#### [PROBLEM]
Using the records that follow, copy every line containing the word "none".

Structured diff data

———

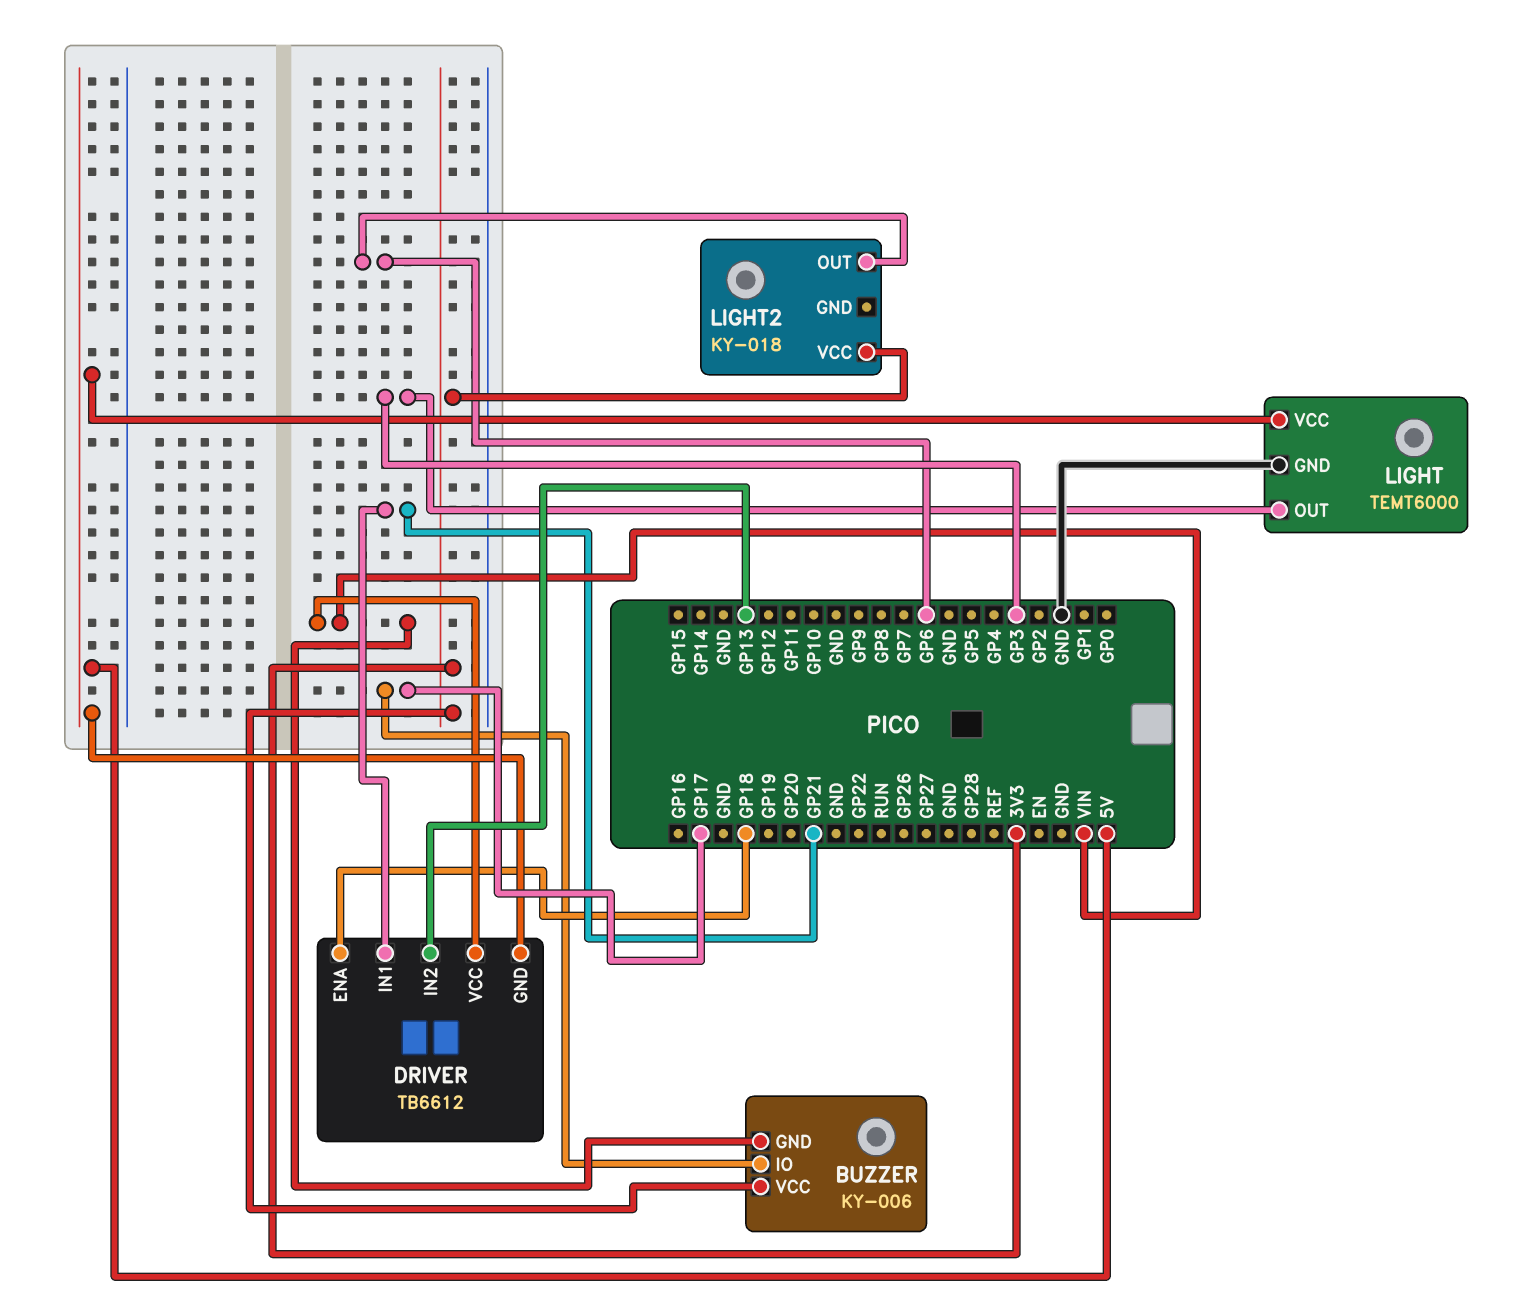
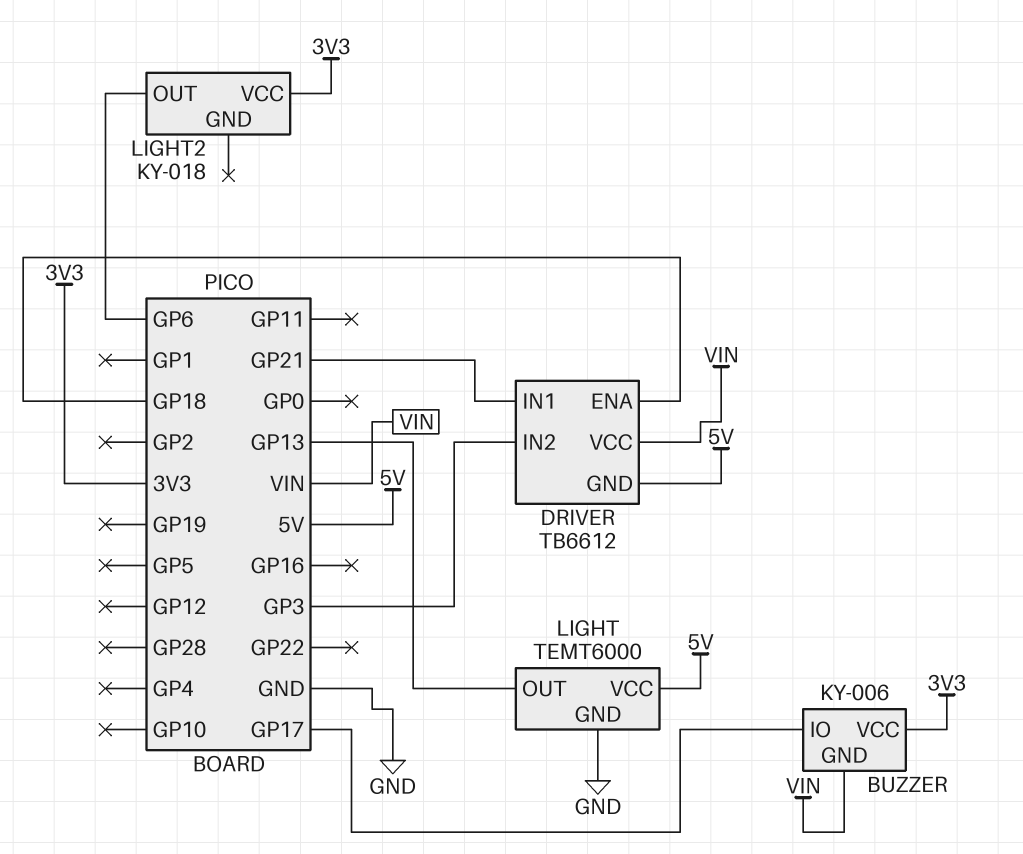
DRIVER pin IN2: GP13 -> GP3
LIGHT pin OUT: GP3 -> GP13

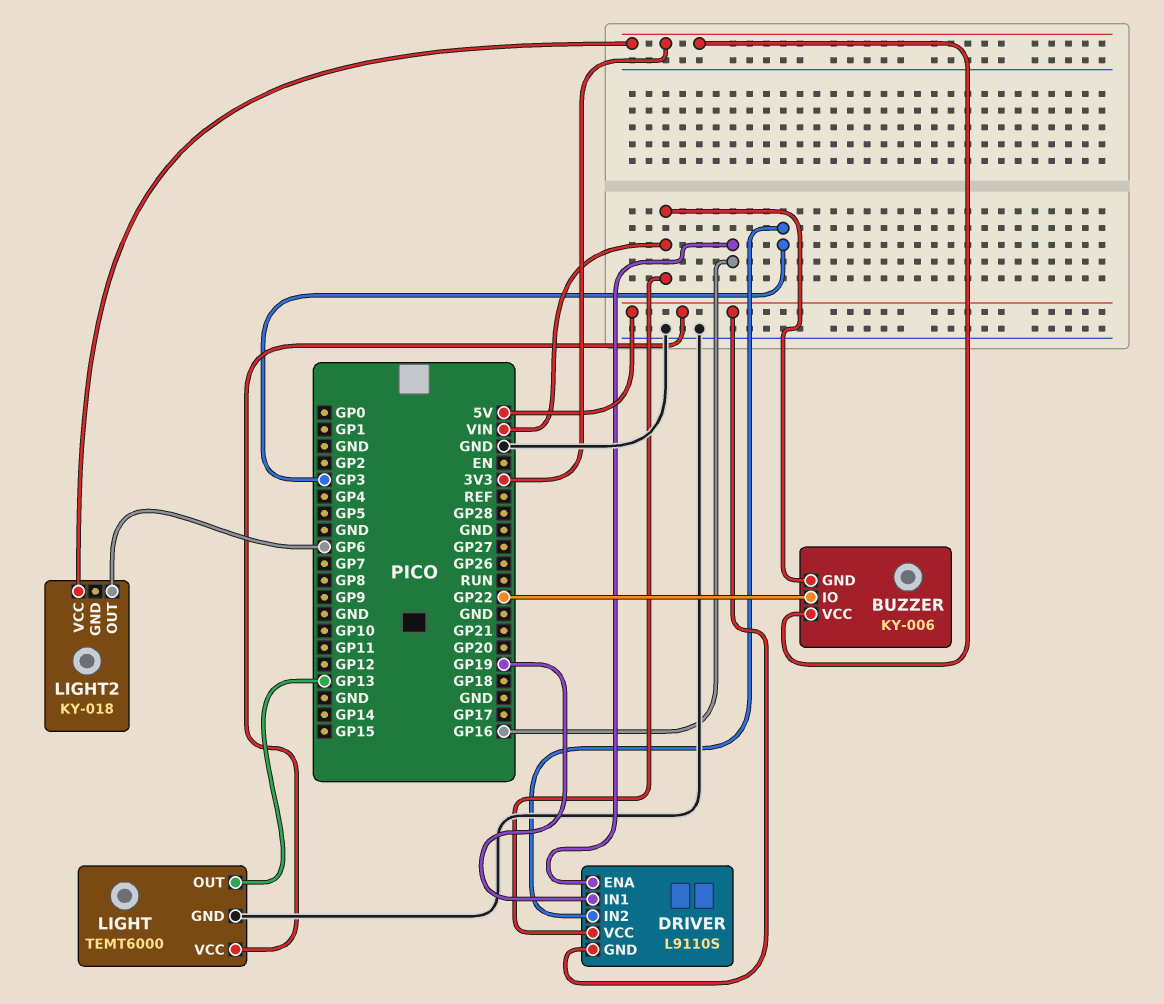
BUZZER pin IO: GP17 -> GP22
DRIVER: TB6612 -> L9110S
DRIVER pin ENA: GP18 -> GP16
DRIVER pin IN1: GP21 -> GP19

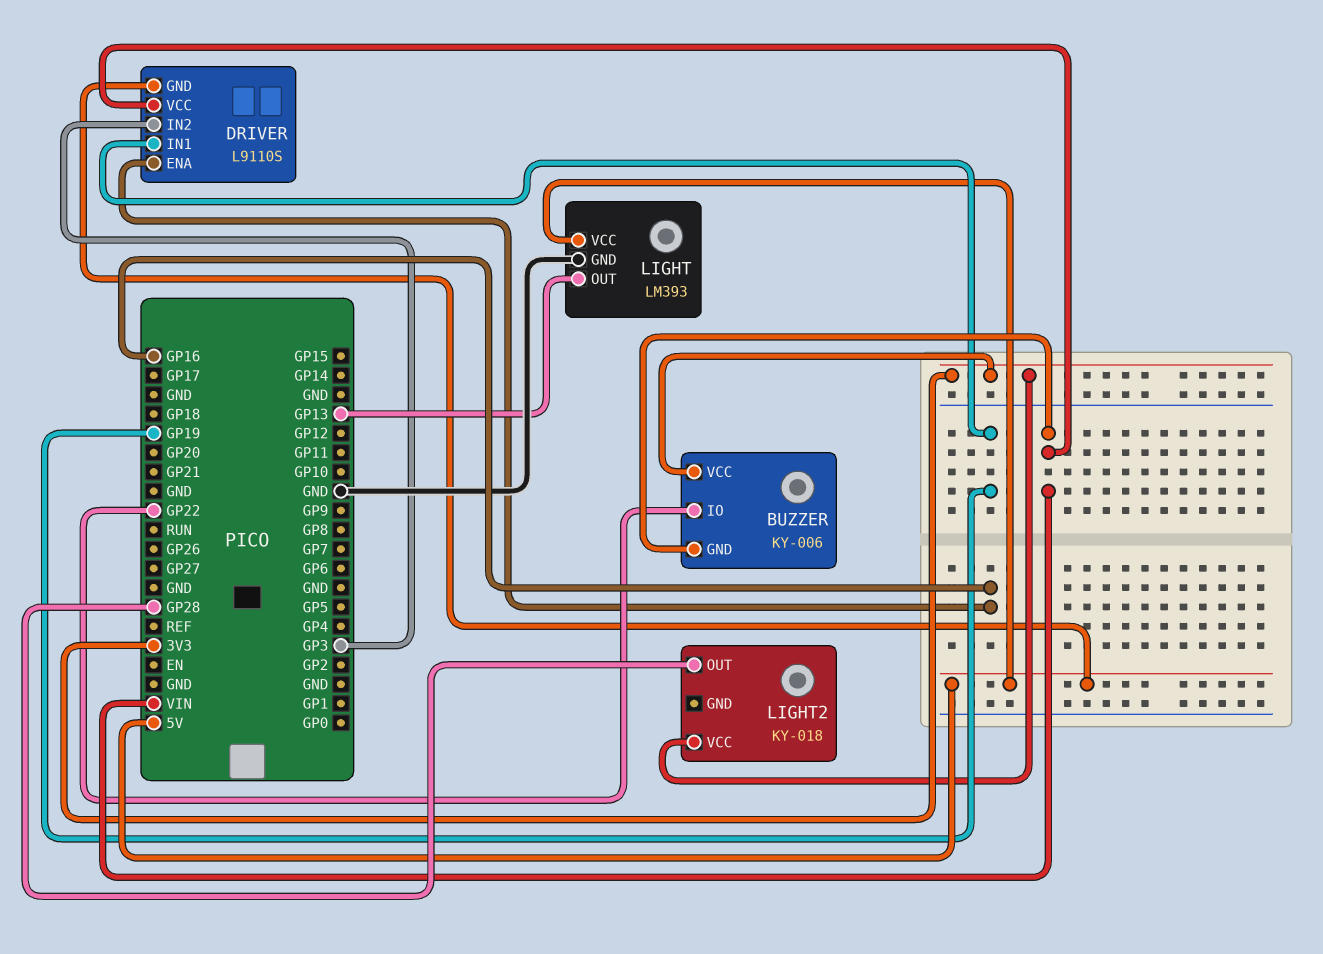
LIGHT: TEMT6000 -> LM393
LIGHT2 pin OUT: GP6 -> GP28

———

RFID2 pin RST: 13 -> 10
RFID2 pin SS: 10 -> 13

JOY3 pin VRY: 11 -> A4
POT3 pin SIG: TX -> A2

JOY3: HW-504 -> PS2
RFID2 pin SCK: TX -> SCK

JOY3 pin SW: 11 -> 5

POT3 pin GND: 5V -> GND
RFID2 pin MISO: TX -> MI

———

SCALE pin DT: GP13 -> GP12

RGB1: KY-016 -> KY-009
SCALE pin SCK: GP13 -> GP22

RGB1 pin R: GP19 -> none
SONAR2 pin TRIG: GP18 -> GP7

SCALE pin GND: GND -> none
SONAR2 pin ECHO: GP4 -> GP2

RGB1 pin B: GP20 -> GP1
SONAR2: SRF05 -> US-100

———

#### [EXERCISE ANSWER]
RGB1 pin R: GP19 -> none
SCALE pin GND: GND -> none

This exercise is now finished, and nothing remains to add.